● Task: Pictures aside, return every line below exactly as written.

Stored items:
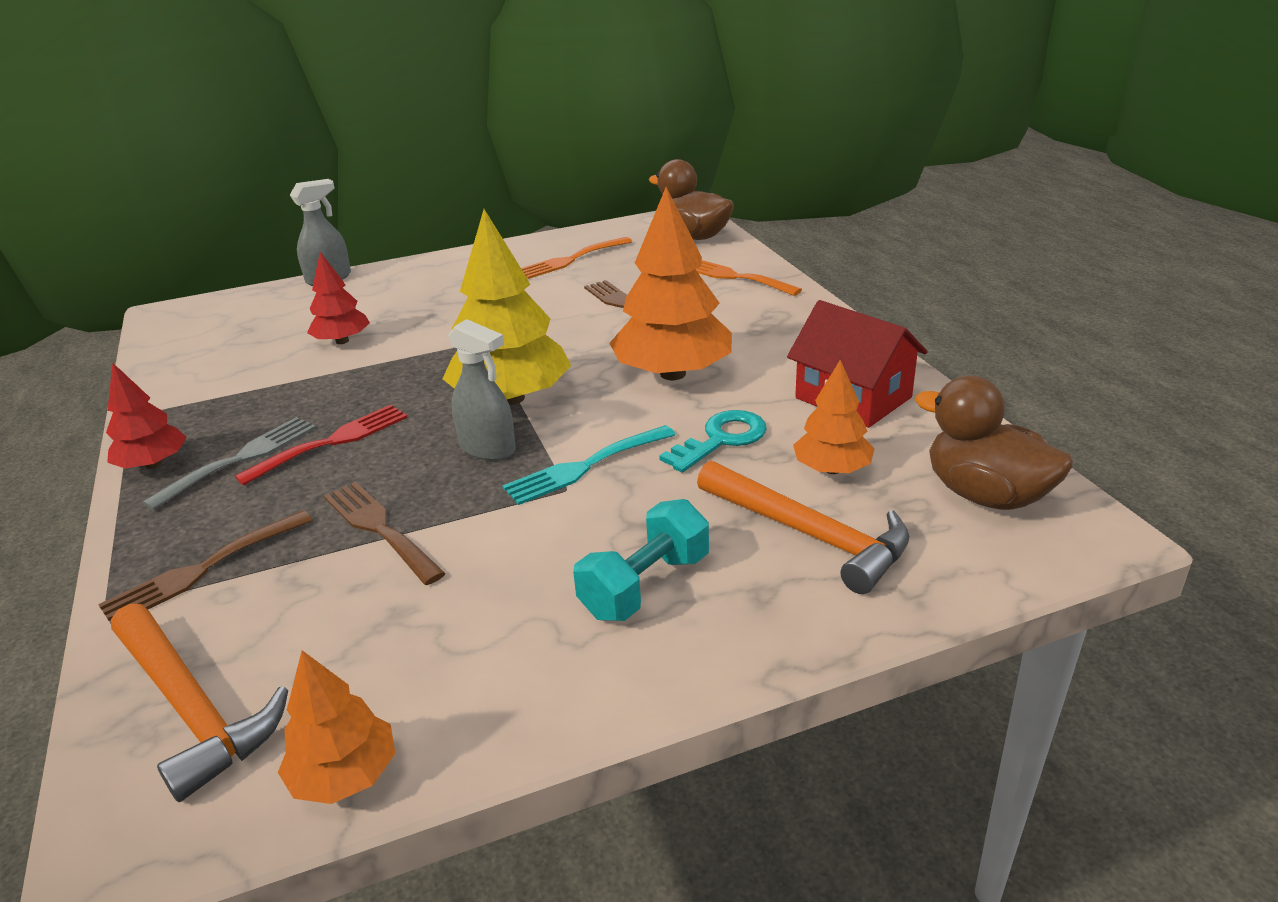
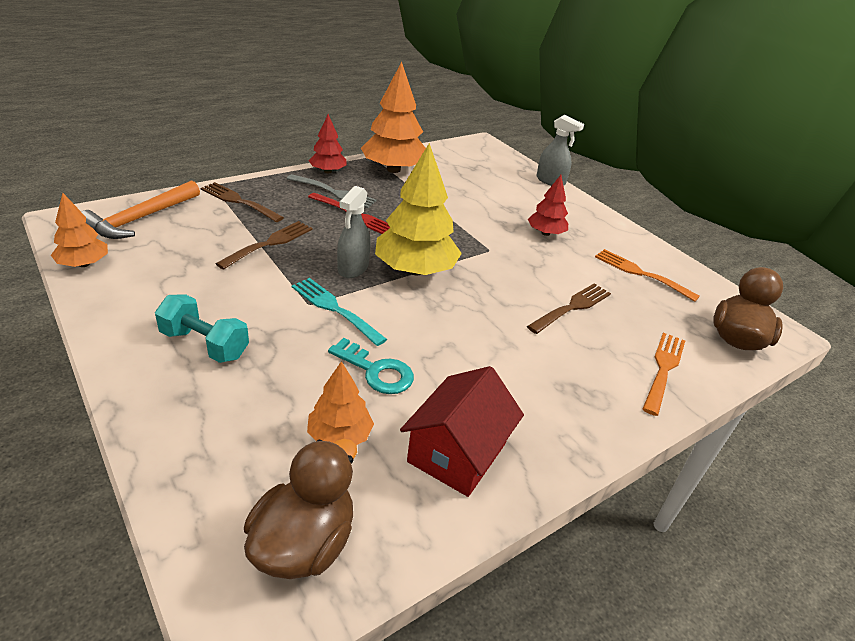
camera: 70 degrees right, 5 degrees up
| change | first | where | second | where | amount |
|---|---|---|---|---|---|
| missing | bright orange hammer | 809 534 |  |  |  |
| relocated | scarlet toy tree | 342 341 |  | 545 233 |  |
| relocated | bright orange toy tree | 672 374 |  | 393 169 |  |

● Solution:
camera: 70 degrees right, 5 degrees up
| change | first | where | second | where | amount |
|---|---|---|---|---|---|
| missing | bright orange hammer | 809 534 |  |  |  |
| relocated | scarlet toy tree | 342 341 |  | 545 233 |  |
| relocated | bright orange toy tree | 672 374 |  | 393 169 |  |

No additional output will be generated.